● Try it
Reproduce the records word for word, from the first line to the line containing "U9: XNOR CD4077".

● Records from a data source
################

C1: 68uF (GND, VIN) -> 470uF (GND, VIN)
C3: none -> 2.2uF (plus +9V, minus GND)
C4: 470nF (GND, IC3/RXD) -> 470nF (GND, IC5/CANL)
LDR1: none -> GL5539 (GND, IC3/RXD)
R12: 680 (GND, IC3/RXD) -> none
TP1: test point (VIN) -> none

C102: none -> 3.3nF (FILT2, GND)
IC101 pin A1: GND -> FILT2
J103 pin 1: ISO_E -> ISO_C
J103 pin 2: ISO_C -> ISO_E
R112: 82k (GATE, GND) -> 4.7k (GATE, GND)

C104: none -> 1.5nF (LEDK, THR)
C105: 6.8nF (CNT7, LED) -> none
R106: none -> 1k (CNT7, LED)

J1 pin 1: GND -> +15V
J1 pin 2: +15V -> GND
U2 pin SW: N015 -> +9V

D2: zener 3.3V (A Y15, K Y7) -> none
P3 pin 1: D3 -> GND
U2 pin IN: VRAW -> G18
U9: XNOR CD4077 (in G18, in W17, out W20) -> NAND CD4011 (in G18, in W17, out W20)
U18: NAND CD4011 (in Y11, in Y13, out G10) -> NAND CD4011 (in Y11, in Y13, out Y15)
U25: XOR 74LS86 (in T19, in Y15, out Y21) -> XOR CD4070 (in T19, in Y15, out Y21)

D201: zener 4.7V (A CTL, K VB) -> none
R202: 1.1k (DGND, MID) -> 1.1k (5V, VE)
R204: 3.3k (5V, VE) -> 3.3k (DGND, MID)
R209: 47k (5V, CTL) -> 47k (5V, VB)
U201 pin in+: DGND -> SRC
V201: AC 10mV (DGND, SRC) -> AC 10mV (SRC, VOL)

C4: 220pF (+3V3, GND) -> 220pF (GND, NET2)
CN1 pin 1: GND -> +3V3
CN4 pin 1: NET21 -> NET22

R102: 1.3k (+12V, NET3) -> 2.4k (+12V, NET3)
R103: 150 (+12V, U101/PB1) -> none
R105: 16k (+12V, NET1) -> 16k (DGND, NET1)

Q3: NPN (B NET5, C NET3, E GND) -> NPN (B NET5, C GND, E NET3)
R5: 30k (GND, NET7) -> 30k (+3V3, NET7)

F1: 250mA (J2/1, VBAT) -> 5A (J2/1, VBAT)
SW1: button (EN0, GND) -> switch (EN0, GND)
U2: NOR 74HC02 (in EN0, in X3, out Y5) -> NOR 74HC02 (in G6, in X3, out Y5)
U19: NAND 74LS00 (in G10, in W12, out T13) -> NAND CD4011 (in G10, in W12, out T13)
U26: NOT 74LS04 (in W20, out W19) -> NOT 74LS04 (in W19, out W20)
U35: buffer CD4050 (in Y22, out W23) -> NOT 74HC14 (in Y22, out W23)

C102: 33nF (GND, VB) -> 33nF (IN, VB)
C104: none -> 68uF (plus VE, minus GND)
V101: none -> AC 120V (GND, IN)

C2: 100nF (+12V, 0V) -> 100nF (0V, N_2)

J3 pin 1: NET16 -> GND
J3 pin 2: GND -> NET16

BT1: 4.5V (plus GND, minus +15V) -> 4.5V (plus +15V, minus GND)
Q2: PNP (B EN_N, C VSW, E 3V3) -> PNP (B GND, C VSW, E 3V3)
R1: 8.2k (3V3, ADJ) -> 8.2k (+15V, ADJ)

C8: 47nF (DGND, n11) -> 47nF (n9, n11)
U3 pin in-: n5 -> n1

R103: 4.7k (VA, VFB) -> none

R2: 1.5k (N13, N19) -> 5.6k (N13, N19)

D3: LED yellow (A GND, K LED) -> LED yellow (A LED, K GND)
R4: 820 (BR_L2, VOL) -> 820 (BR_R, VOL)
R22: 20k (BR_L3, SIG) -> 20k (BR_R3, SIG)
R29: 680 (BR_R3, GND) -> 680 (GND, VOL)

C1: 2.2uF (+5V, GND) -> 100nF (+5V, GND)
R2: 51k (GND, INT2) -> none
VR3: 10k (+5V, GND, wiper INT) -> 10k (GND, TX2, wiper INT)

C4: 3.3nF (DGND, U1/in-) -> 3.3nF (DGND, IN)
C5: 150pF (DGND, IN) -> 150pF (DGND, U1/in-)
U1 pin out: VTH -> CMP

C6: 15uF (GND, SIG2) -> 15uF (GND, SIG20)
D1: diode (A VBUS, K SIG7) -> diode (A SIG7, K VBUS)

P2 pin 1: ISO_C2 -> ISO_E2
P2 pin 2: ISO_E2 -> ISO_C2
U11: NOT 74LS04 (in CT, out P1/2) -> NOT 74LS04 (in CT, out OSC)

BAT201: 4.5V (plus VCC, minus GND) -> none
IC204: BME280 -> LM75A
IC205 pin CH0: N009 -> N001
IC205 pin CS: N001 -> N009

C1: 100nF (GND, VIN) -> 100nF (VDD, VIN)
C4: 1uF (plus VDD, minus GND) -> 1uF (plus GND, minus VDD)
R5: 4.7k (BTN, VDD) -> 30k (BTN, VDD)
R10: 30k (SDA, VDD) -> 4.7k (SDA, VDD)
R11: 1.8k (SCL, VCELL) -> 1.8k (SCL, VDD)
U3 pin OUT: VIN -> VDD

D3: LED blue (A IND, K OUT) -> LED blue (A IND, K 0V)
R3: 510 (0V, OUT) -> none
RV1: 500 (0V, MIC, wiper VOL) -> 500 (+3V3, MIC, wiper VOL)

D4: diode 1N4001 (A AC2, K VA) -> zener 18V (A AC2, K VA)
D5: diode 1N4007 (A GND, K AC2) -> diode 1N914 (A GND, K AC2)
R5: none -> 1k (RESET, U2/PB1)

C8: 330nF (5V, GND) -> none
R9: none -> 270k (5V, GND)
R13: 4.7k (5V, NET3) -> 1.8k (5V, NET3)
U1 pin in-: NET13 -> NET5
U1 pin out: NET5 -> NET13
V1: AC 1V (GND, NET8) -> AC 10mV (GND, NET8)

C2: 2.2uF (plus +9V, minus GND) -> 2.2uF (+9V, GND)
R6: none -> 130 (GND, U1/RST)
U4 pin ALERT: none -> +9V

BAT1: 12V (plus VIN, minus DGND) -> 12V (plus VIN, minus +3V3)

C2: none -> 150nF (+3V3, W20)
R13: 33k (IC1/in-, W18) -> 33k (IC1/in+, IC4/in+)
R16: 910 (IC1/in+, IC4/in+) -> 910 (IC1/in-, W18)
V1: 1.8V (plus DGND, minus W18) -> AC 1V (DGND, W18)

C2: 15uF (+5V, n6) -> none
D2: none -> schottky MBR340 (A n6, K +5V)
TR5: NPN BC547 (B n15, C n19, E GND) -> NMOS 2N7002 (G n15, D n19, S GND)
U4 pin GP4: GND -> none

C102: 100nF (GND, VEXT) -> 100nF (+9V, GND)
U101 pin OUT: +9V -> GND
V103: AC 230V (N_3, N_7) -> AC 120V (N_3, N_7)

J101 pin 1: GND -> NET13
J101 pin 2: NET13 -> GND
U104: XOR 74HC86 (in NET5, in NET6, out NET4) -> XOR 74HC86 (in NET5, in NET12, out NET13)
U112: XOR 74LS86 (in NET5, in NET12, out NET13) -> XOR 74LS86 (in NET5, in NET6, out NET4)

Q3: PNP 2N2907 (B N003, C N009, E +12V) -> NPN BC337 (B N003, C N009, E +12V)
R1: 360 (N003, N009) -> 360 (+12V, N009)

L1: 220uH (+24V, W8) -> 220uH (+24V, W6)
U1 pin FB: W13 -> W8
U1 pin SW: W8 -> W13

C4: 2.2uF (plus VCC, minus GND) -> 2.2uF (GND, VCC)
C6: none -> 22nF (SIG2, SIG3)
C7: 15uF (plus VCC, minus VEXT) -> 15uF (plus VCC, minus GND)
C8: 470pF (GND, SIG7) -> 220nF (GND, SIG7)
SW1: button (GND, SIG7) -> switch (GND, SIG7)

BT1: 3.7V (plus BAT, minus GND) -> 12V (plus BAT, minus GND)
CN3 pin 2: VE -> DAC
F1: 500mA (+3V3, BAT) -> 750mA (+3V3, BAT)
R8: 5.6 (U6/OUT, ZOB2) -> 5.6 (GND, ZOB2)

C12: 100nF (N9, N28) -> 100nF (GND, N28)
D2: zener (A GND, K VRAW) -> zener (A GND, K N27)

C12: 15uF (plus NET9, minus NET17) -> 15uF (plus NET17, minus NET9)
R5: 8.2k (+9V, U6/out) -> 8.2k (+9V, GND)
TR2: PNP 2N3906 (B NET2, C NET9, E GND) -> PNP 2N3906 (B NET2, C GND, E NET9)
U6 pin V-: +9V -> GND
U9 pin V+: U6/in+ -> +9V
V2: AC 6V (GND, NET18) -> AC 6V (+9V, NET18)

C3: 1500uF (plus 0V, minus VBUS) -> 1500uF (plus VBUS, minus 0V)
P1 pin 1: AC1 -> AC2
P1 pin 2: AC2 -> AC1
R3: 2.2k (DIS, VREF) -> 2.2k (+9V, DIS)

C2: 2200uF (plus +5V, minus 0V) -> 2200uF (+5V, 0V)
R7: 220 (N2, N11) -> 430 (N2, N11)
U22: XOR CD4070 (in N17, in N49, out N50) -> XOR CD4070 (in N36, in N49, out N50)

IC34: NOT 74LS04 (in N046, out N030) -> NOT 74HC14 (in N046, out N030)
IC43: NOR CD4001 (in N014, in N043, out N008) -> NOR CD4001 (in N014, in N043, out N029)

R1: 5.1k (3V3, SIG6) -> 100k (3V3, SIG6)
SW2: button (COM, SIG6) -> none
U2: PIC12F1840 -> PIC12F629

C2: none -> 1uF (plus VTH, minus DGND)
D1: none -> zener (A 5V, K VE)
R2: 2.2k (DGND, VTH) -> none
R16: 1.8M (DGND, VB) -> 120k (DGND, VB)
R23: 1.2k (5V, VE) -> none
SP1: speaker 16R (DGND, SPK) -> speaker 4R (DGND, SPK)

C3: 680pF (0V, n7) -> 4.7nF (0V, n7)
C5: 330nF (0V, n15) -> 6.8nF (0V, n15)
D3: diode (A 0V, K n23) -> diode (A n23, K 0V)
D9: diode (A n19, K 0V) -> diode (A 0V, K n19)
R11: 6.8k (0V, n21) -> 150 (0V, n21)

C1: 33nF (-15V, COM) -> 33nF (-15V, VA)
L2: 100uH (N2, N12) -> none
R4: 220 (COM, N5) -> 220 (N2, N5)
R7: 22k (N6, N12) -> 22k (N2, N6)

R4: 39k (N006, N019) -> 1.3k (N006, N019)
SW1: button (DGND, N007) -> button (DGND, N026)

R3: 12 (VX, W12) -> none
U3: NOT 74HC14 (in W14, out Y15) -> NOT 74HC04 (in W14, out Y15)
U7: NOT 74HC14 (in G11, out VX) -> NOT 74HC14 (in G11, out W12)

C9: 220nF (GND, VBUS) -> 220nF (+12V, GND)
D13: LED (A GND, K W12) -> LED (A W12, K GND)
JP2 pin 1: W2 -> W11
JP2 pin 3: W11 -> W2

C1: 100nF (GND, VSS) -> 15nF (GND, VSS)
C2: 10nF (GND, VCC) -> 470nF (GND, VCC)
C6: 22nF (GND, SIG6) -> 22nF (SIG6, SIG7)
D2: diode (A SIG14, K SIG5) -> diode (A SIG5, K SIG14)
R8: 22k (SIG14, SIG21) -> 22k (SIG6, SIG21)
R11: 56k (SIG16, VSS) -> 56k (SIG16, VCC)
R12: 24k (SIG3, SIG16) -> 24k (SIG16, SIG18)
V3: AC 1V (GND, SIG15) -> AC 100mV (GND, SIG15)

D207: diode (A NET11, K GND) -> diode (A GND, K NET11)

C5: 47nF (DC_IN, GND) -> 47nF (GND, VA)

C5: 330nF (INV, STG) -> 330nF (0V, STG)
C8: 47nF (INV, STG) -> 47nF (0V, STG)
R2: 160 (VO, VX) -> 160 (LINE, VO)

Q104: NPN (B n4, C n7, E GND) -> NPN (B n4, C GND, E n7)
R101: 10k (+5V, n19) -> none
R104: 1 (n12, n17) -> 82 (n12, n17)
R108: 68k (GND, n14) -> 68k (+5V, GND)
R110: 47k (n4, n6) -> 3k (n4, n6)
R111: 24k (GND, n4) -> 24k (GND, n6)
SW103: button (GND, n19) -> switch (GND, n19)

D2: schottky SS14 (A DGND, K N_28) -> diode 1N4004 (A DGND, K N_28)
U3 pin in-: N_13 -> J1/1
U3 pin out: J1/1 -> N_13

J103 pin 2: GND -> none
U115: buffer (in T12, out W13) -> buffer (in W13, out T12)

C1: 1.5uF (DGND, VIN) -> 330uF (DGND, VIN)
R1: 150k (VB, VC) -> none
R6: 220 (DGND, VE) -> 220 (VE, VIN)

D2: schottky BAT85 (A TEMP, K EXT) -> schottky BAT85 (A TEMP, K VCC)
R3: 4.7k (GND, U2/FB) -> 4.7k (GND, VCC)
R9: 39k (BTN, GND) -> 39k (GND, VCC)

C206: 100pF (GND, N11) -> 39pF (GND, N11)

################

● Written solution
C1: 68uF (GND, VIN) -> 470uF (GND, VIN)
C3: none -> 2.2uF (plus +9V, minus GND)
C4: 470nF (GND, IC3/RXD) -> 470nF (GND, IC5/CANL)
LDR1: none -> GL5539 (GND, IC3/RXD)
R12: 680 (GND, IC3/RXD) -> none
TP1: test point (VIN) -> none

C102: none -> 3.3nF (FILT2, GND)
IC101 pin A1: GND -> FILT2
J103 pin 1: ISO_E -> ISO_C
J103 pin 2: ISO_C -> ISO_E
R112: 82k (GATE, GND) -> 4.7k (GATE, GND)

C104: none -> 1.5nF (LEDK, THR)
C105: 6.8nF (CNT7, LED) -> none
R106: none -> 1k (CNT7, LED)

J1 pin 1: GND -> +15V
J1 pin 2: +15V -> GND
U2 pin SW: N015 -> +9V

D2: zener 3.3V (A Y15, K Y7) -> none
P3 pin 1: D3 -> GND
U2 pin IN: VRAW -> G18
U9: XNOR CD4077 (in G18, in W17, out W20) -> NAND CD4011 (in G18, in W17, out W20)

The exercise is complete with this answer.